Problem →
With both ends included, transcribe exactly the records below from their first line to the line that contains "moved: pink cone".

Scene comparison data:
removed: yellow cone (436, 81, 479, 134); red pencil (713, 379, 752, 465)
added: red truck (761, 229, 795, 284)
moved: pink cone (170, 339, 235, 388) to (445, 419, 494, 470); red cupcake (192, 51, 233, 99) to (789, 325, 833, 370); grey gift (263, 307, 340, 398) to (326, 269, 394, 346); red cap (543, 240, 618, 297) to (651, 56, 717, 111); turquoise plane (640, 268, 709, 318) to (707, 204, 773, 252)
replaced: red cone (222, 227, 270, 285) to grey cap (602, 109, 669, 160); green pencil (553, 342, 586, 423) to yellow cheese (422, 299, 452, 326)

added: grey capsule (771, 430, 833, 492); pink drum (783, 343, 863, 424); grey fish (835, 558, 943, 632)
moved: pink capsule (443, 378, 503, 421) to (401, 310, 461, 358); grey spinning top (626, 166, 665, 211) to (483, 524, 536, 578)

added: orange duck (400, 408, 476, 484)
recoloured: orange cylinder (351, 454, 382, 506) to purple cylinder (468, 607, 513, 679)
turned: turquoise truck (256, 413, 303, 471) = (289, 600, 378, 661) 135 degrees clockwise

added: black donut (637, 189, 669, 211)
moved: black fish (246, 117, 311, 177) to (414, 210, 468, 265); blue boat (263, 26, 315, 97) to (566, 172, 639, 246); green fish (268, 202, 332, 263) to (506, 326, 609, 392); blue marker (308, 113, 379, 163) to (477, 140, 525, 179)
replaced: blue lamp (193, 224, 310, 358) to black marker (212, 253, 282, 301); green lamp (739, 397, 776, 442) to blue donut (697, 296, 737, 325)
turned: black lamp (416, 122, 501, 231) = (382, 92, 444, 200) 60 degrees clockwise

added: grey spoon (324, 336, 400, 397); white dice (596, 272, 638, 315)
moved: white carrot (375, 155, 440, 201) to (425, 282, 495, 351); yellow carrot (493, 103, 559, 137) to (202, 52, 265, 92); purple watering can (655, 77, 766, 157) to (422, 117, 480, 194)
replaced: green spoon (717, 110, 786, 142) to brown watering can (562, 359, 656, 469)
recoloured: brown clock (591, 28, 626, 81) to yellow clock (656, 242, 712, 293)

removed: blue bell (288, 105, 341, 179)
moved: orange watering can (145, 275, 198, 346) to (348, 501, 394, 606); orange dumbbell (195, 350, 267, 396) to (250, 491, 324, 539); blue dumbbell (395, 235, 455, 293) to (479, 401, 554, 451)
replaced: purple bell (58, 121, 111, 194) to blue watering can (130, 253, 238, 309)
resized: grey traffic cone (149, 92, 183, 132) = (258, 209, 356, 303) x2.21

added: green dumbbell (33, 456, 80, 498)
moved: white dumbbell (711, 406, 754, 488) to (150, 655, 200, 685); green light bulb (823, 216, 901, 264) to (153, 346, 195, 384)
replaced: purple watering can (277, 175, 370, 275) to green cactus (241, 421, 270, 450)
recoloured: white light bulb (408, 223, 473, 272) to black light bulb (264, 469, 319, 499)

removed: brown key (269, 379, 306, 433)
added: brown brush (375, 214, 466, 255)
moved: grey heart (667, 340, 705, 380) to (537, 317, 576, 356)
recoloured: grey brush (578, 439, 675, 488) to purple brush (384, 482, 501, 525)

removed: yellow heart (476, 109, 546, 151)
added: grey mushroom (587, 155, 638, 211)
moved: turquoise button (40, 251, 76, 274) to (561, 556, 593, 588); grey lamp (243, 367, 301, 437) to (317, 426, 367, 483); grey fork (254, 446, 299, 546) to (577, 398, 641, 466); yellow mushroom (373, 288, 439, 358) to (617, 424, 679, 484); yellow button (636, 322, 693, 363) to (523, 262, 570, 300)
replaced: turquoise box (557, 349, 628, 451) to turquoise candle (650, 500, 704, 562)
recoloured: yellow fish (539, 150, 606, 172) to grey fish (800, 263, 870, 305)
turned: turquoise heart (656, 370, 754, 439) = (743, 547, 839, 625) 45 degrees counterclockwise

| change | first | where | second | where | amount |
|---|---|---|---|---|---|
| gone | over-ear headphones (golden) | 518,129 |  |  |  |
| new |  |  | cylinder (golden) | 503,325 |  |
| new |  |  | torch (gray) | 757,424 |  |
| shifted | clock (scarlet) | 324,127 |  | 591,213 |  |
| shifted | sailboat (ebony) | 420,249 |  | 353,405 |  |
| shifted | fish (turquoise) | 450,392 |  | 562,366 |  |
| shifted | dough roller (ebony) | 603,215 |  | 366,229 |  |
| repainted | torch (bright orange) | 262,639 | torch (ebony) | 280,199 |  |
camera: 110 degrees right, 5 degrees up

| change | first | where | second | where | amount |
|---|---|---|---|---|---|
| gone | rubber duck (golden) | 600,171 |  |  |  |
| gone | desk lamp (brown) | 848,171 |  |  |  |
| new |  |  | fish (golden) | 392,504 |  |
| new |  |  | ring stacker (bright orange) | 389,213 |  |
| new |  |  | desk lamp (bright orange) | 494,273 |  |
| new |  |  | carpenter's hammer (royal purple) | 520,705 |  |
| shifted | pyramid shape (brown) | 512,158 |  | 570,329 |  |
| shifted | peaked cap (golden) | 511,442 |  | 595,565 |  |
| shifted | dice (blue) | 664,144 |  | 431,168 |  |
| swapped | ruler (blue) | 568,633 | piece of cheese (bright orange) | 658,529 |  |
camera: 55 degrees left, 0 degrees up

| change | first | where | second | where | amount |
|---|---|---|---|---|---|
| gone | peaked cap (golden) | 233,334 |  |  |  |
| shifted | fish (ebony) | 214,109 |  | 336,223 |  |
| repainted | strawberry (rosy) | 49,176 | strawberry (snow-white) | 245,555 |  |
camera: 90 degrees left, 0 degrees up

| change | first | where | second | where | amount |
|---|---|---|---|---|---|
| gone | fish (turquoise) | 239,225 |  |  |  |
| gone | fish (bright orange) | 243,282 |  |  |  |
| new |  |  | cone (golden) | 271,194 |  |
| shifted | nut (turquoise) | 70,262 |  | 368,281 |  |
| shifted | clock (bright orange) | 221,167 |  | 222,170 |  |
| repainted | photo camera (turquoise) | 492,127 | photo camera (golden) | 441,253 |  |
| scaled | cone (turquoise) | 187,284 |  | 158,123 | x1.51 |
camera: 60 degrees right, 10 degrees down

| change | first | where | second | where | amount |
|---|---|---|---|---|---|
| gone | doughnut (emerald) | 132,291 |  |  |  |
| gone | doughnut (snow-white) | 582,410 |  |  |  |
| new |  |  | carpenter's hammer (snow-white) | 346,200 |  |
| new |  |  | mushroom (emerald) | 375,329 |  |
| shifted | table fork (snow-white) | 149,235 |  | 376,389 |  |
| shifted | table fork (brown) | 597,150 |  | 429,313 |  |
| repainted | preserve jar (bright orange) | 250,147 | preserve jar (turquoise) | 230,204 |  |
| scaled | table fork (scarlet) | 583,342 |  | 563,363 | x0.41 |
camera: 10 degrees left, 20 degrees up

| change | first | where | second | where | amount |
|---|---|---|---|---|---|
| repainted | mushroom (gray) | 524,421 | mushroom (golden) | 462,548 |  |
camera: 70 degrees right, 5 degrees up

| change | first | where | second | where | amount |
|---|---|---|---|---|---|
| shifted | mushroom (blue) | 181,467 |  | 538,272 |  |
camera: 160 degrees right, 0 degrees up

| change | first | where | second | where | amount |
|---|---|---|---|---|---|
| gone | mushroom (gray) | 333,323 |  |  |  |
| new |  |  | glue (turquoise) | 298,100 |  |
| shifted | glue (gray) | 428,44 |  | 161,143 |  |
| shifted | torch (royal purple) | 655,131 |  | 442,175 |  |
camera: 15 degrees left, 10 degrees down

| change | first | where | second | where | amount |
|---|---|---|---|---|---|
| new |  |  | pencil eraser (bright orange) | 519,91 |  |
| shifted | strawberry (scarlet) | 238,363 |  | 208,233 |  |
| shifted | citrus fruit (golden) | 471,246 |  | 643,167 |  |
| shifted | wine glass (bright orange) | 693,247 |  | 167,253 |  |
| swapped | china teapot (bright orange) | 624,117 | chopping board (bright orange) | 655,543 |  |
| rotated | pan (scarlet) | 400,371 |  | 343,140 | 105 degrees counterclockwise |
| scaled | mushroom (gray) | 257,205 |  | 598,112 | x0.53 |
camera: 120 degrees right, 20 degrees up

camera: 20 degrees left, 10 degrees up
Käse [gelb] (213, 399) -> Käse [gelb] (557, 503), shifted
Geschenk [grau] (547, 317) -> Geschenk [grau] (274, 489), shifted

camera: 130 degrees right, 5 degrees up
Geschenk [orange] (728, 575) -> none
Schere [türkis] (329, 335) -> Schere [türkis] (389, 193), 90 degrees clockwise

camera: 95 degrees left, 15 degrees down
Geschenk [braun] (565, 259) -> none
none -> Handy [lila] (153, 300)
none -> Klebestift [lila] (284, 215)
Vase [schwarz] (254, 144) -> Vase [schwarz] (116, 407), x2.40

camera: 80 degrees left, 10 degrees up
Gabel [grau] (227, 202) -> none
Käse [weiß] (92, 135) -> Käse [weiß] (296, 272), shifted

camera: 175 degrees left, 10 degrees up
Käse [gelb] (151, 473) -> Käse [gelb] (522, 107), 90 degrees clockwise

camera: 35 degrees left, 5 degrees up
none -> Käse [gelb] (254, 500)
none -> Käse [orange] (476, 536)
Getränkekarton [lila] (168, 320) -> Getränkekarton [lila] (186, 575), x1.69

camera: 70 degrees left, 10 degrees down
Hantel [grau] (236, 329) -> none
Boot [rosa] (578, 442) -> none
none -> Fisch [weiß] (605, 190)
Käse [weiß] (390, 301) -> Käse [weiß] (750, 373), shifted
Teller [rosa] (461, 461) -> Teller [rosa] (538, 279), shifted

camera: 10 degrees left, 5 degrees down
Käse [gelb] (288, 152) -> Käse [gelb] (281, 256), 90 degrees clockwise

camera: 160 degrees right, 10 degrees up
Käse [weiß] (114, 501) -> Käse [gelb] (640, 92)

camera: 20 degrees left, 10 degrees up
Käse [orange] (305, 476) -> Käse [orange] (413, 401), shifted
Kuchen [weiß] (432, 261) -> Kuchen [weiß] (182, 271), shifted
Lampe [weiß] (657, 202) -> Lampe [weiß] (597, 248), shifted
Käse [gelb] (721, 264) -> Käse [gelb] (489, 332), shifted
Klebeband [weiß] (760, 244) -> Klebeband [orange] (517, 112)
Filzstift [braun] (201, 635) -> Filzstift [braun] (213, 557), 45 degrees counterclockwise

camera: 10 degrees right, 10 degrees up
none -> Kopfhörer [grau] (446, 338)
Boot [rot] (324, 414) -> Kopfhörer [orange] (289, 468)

Result of the exercise →
removed: yellow cone (436, 81, 479, 134); red pencil (713, 379, 752, 465)
added: red truck (761, 229, 795, 284)
moved: pink cone (170, 339, 235, 388) to (445, 419, 494, 470); red cupcake (192, 51, 233, 99) to (789, 325, 833, 370); grey gift (263, 307, 340, 398) to (326, 269, 394, 346); red cap (543, 240, 618, 297) to (651, 56, 717, 111); turquoise plane (640, 268, 709, 318) to (707, 204, 773, 252)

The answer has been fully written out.